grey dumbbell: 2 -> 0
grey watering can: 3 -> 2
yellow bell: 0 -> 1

* * *

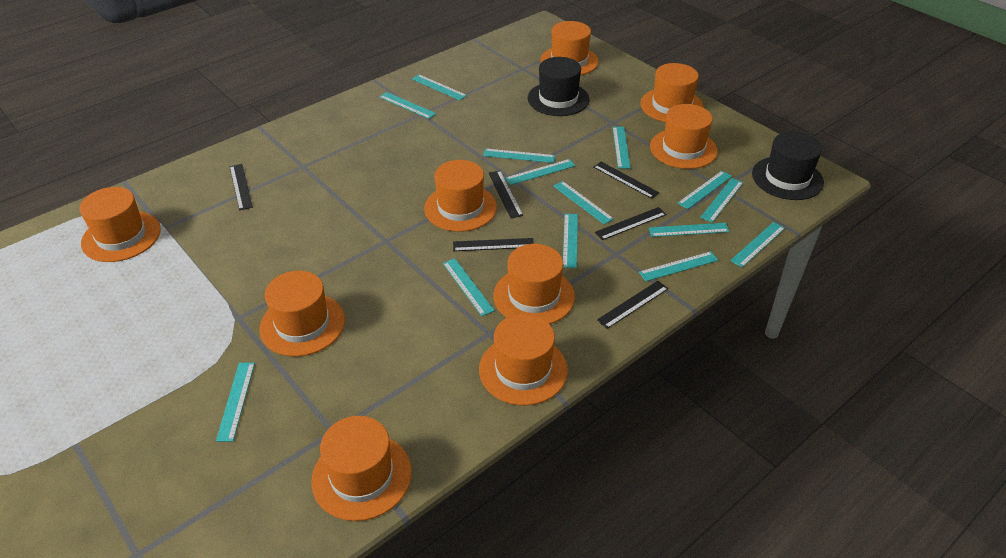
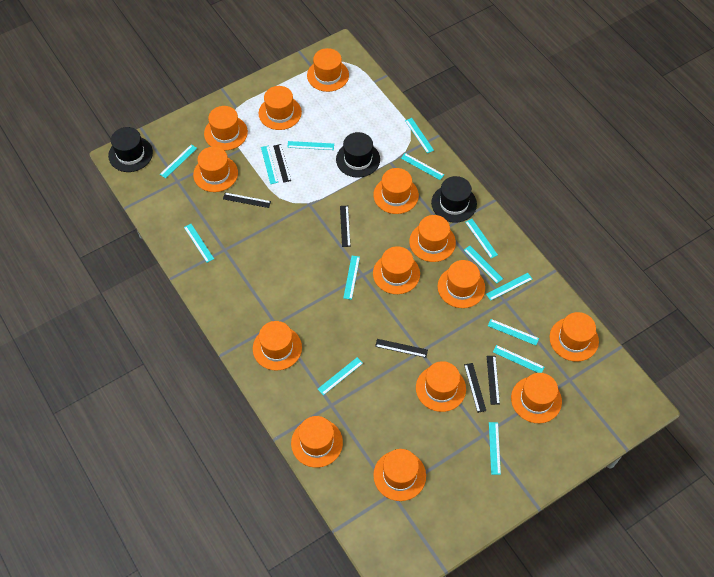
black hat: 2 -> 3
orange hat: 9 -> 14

--

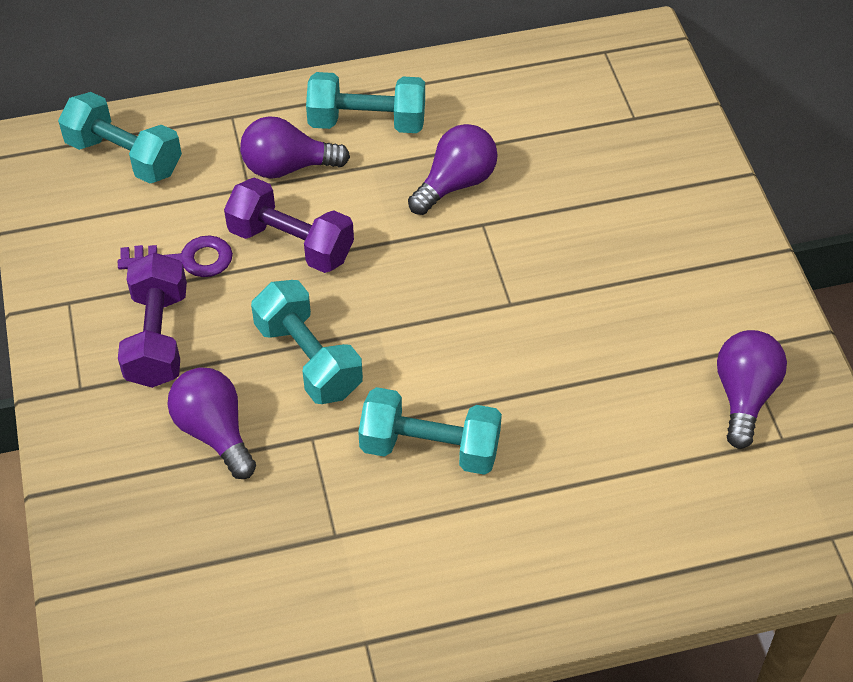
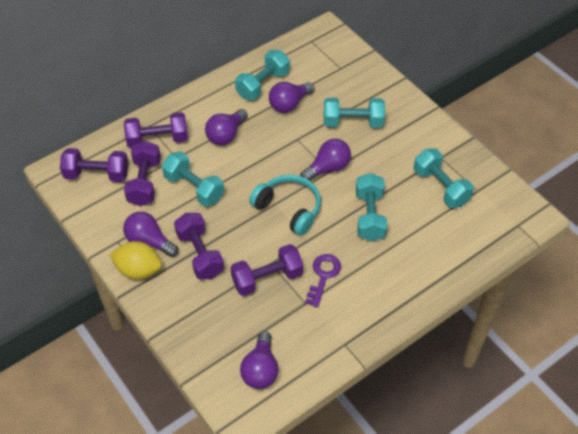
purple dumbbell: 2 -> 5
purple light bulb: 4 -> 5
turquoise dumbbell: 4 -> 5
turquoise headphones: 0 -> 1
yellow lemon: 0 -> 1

### What you will do
In the entries above, restate word for word the lines between the one holding "grey dumbbell: 2 -> 0" and the one holding "yellow bell: 0 -> 1", inclusive, and nothing besides.

### Written answer
grey dumbbell: 2 -> 0
grey watering can: 3 -> 2
yellow bell: 0 -> 1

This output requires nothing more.